> EXERCISE: How many lines of the entries below contain the string "none"? State the number alone.

** Opening RECORDS FOR THE EXERCISE block **

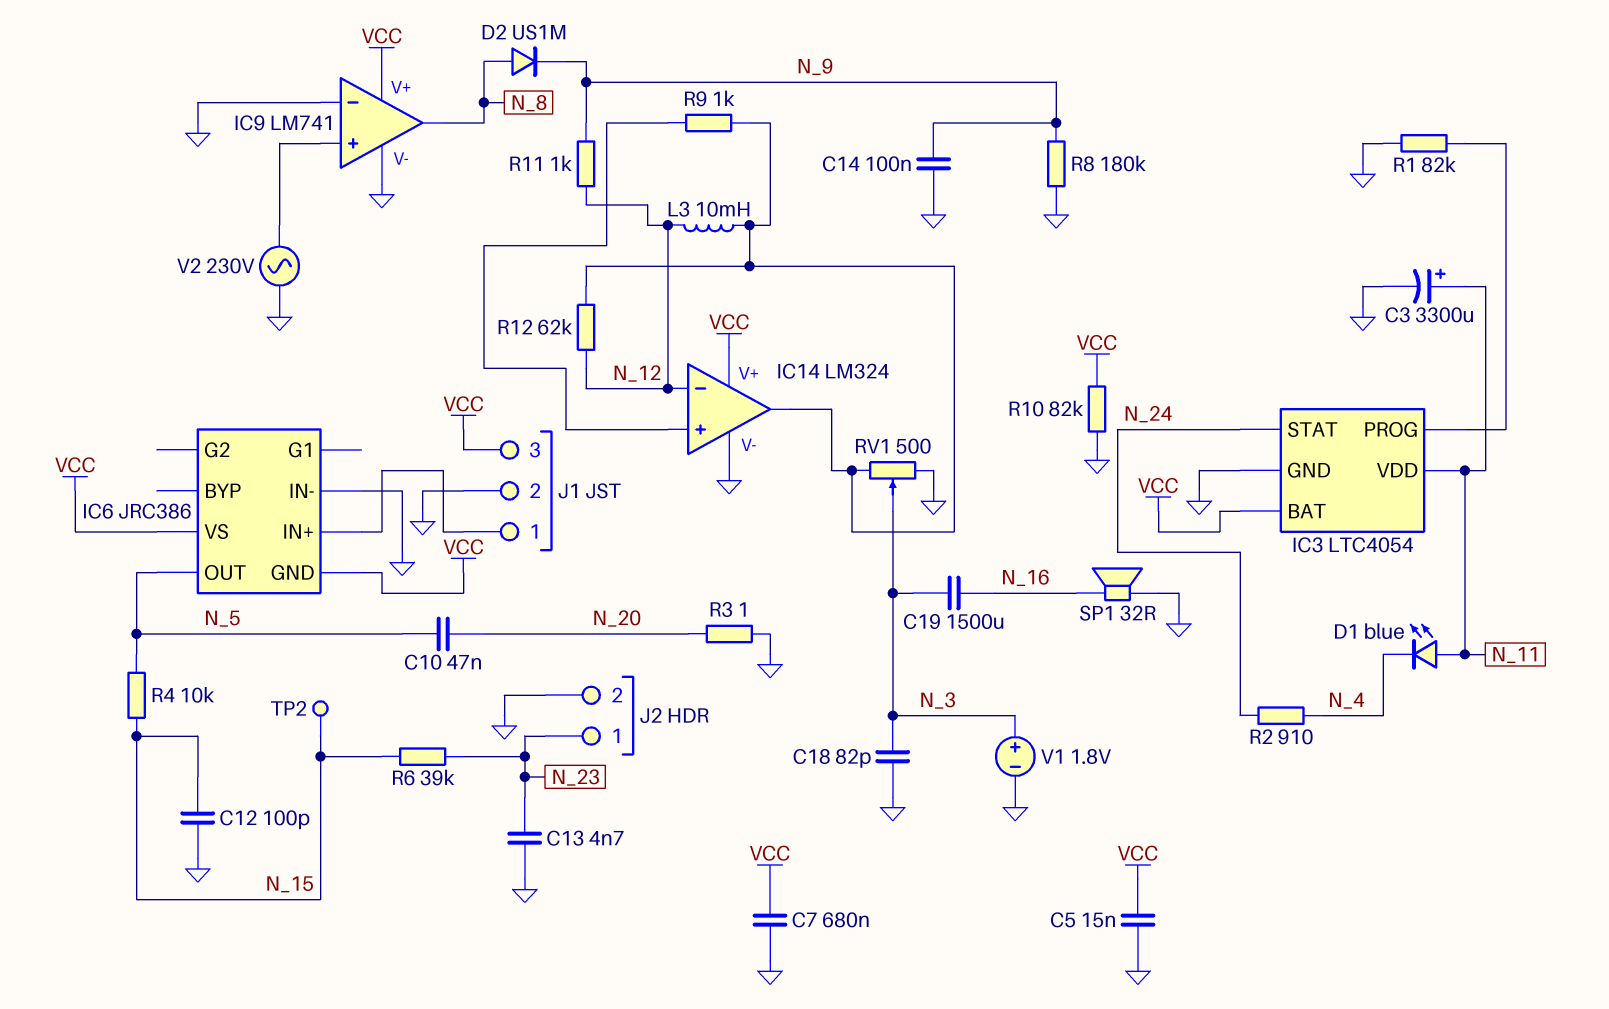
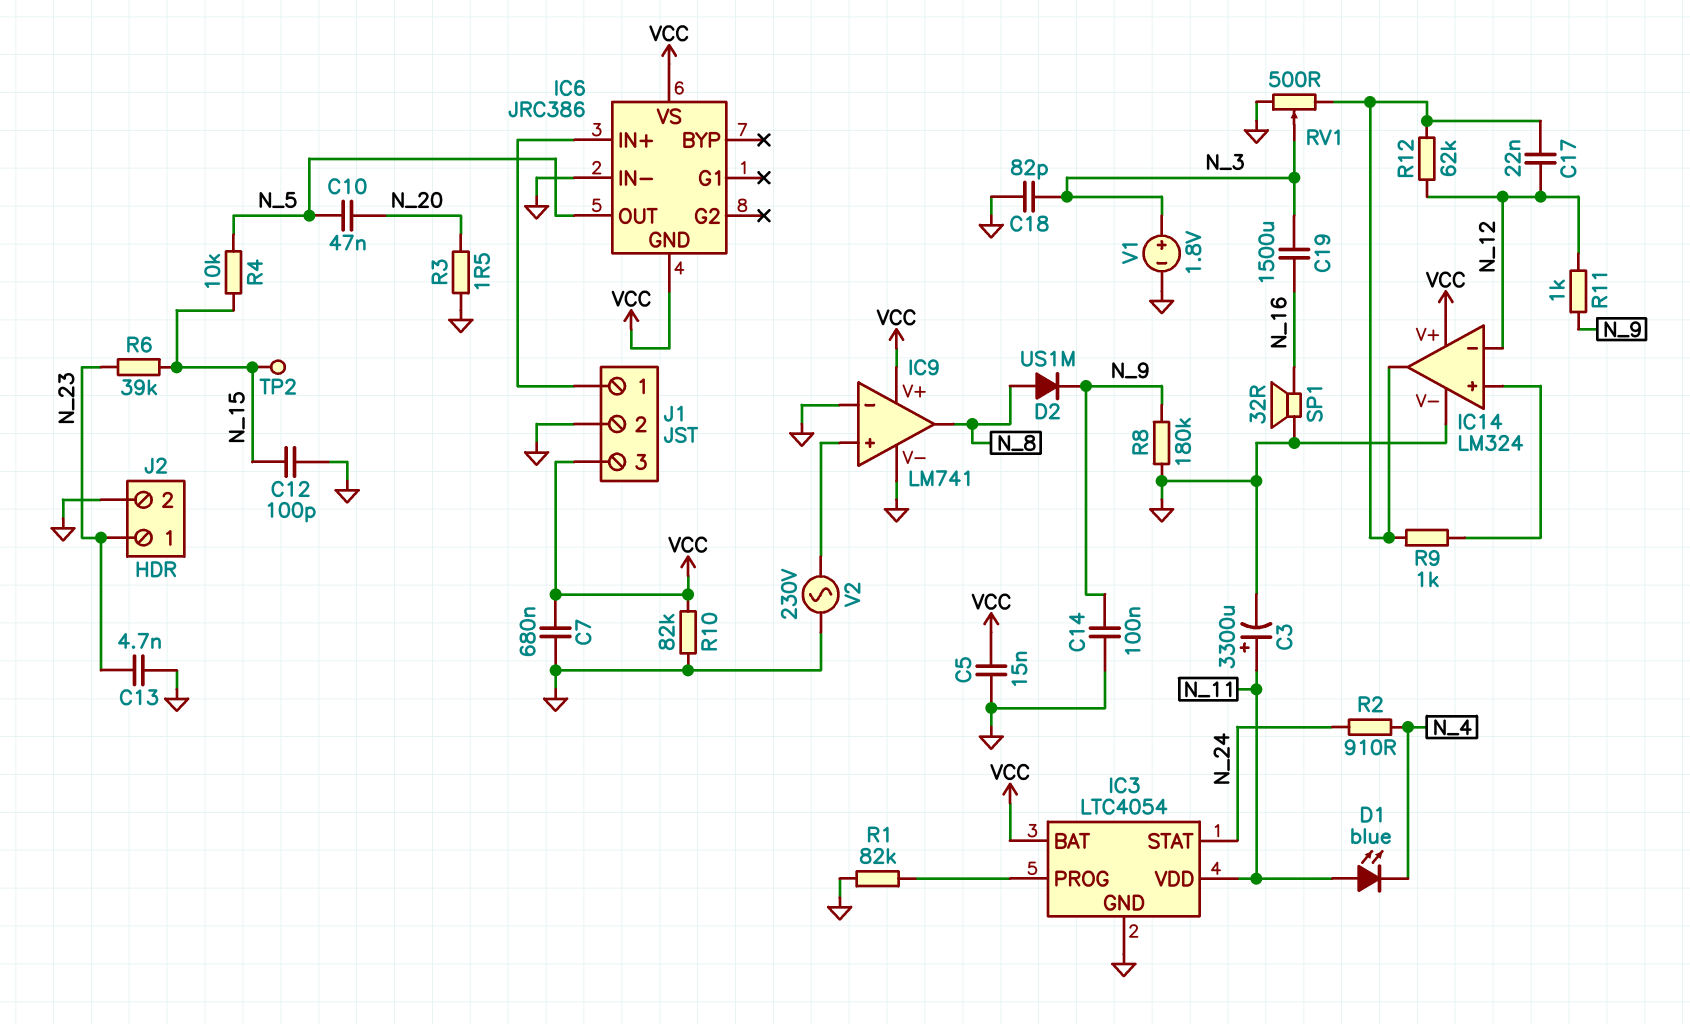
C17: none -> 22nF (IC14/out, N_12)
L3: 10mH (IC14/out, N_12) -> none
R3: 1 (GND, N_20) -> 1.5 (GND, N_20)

** Closing RECORDS FOR THE EXERCISE block **
** Opening RECORDS FOR THE EXERCISE block **

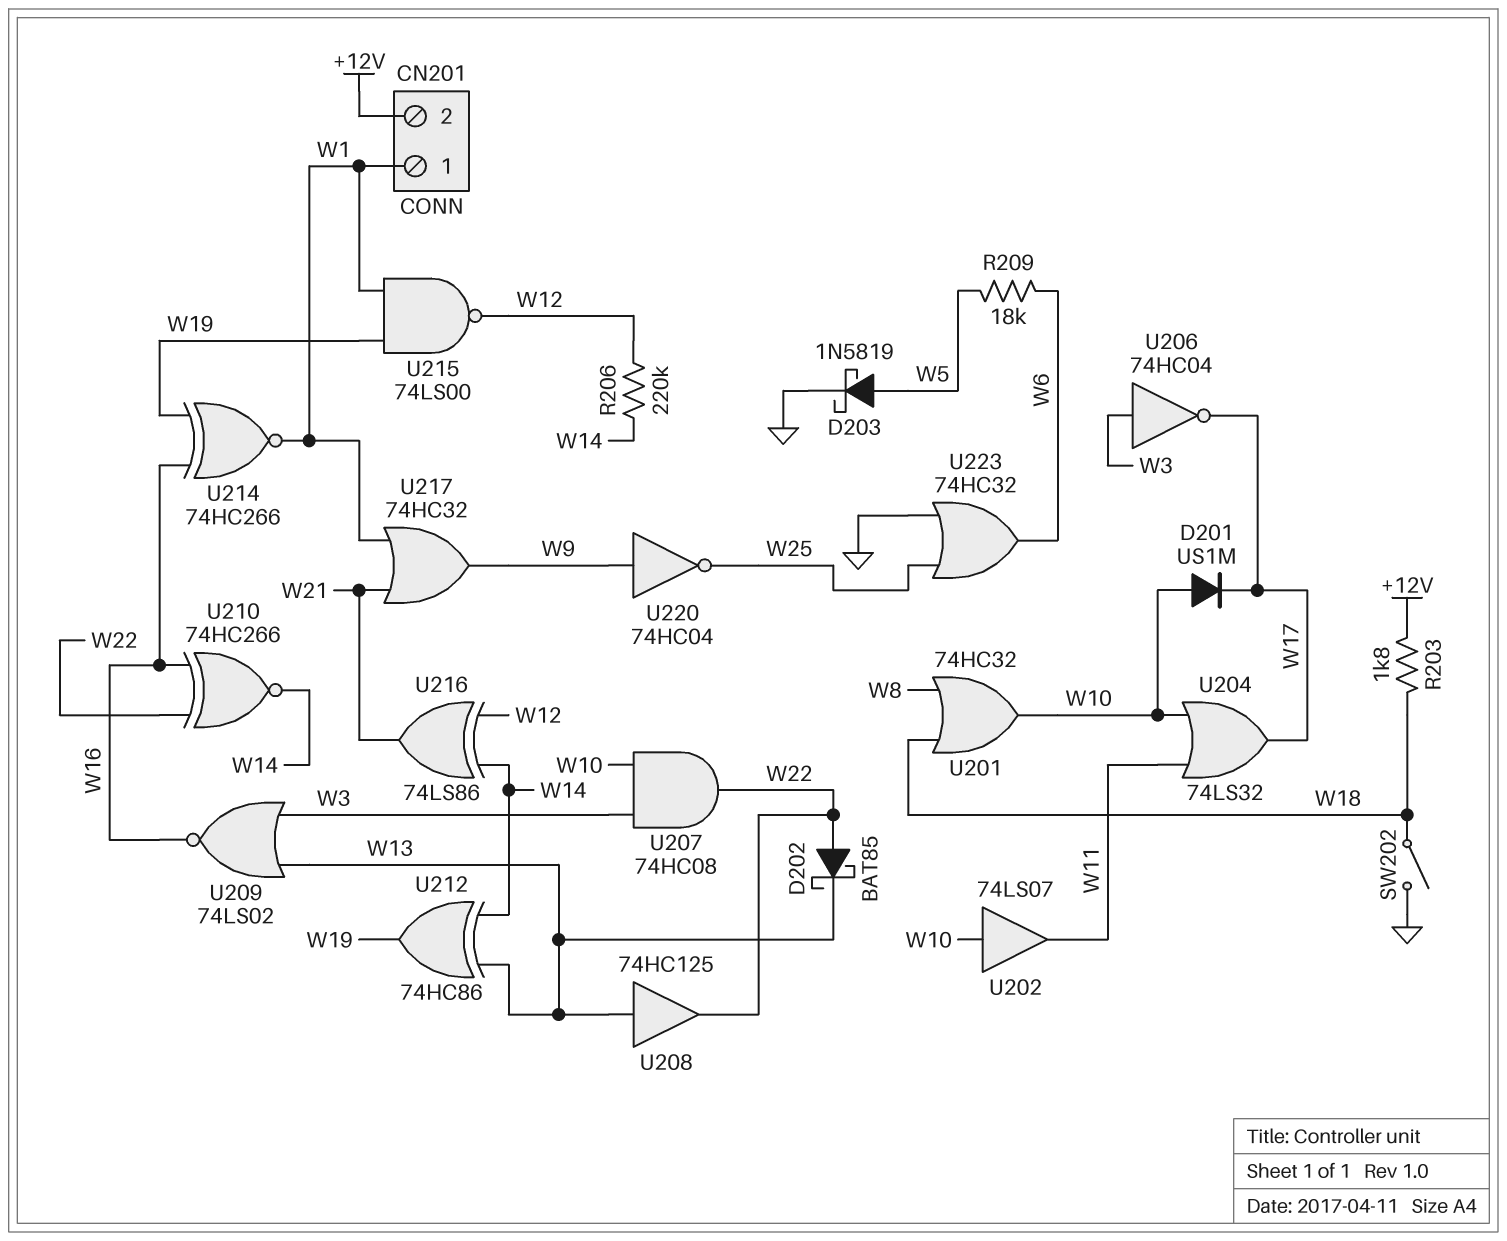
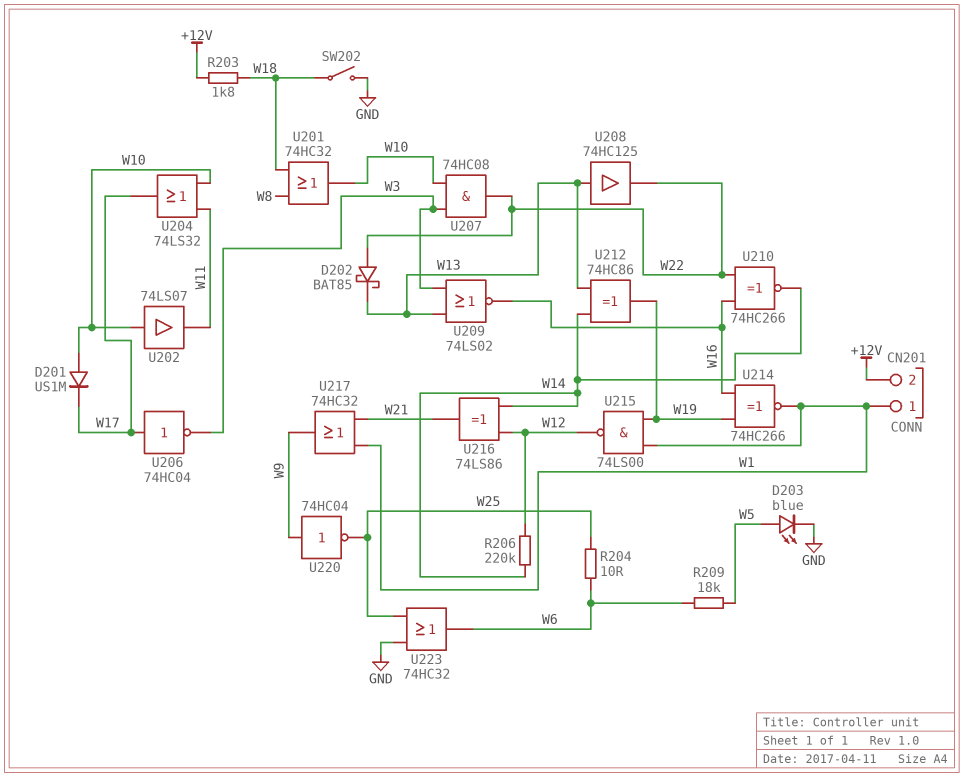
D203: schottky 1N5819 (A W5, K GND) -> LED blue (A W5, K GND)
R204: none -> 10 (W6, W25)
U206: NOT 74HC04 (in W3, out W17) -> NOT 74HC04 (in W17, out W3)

** Closing RECORDS FOR THE EXERCISE block **
** Opening RECORDS FOR THE EXERCISE block **

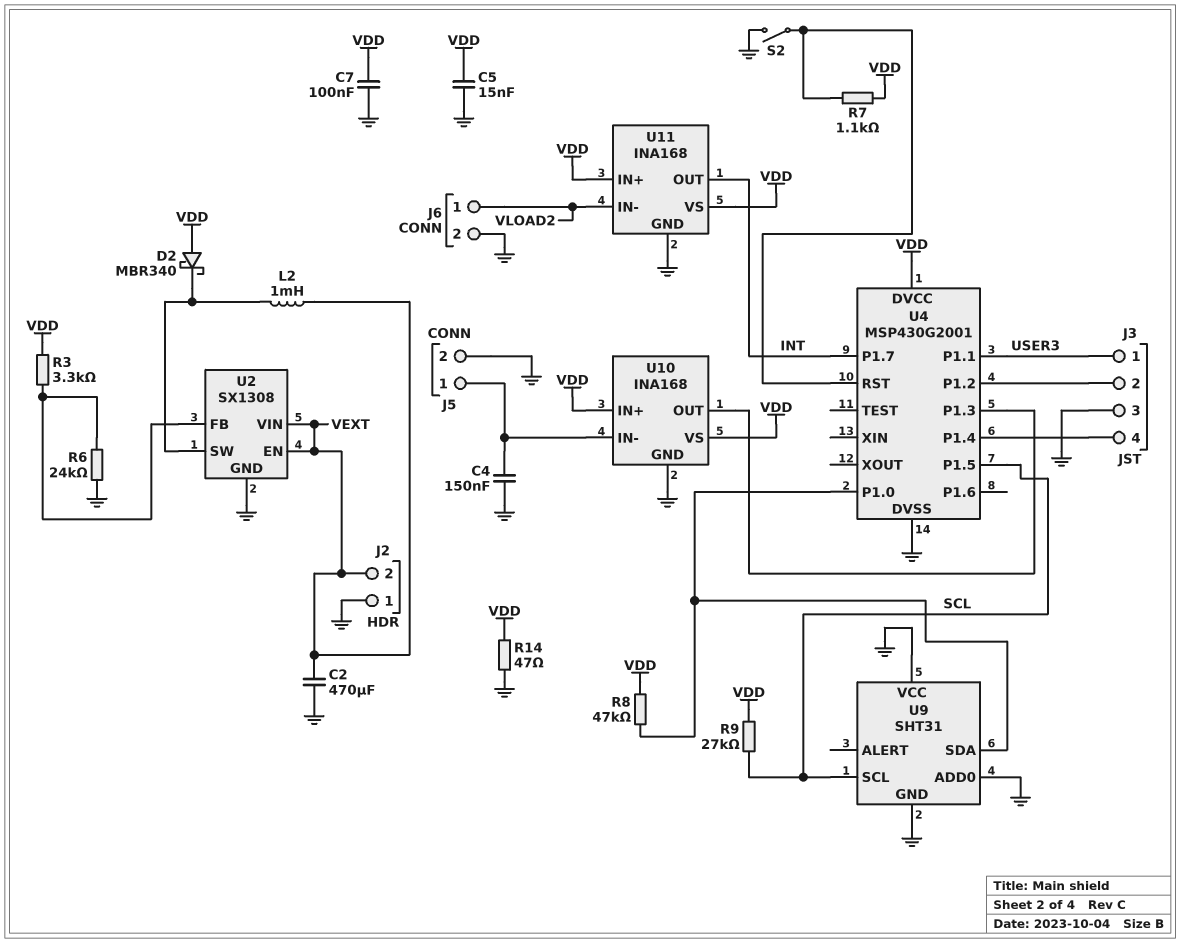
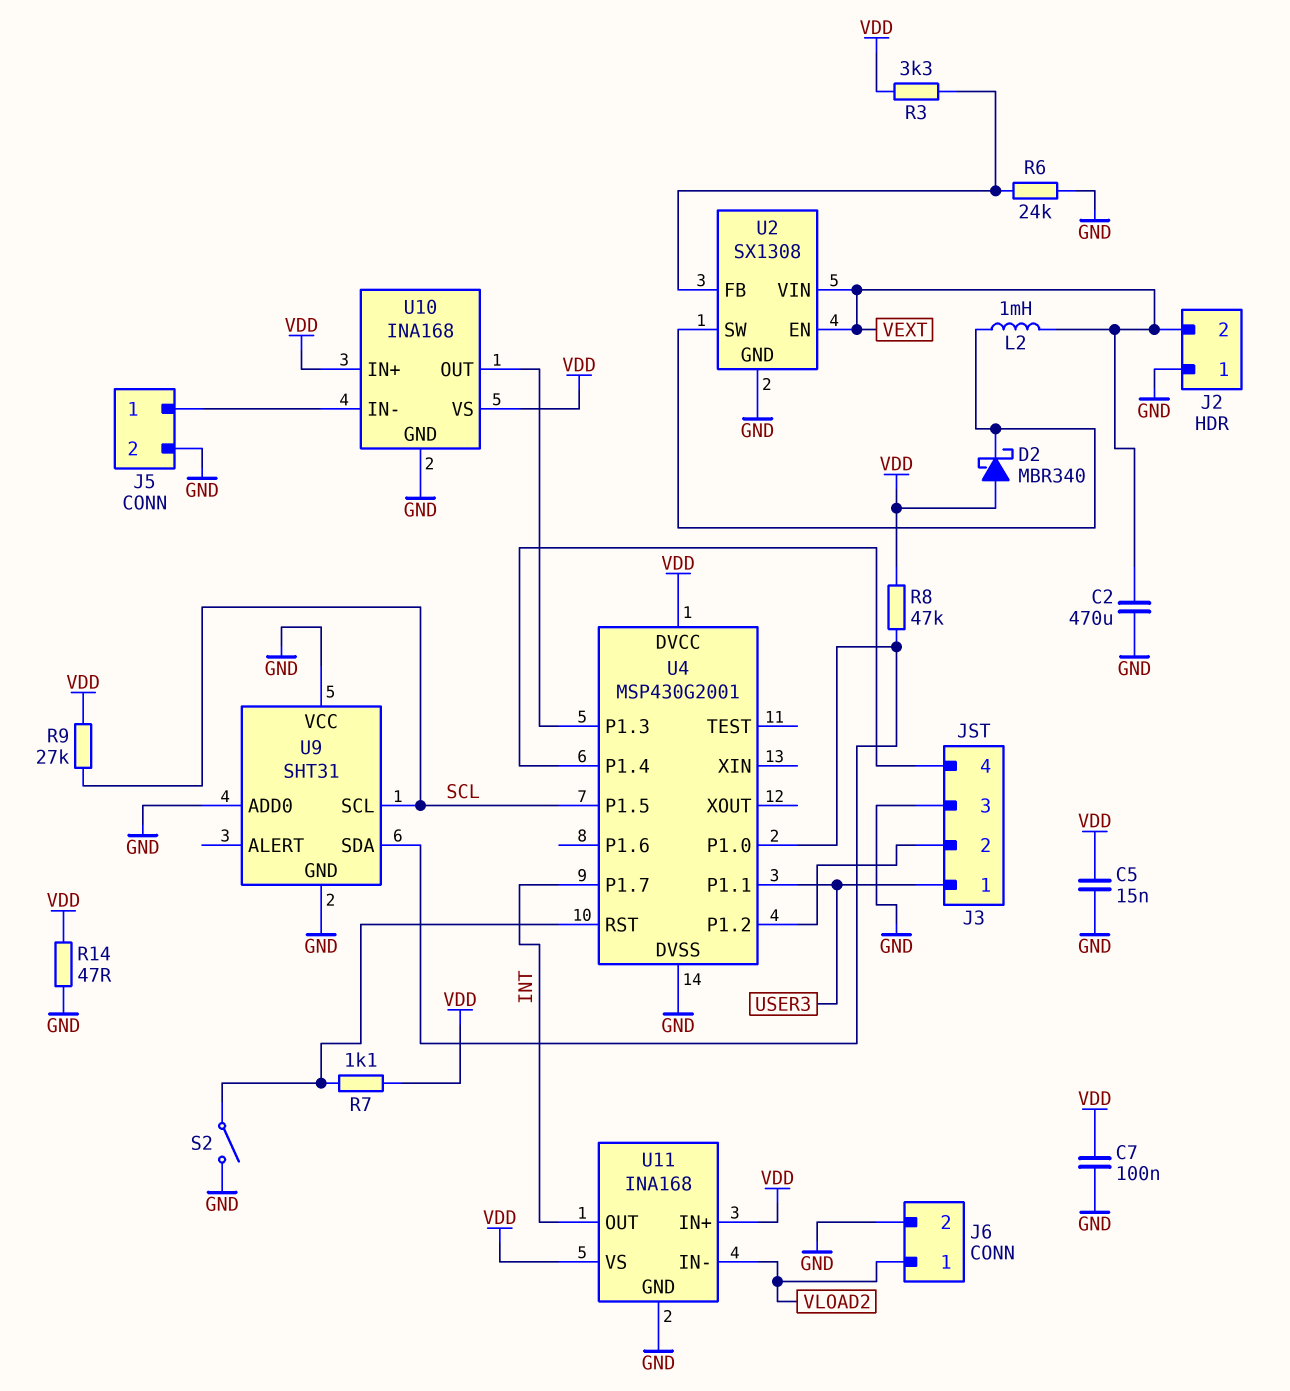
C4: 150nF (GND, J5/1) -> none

** Closing RECORDS FOR THE EXERCISE block **

> ANSWER TO THE PROBLEM: 4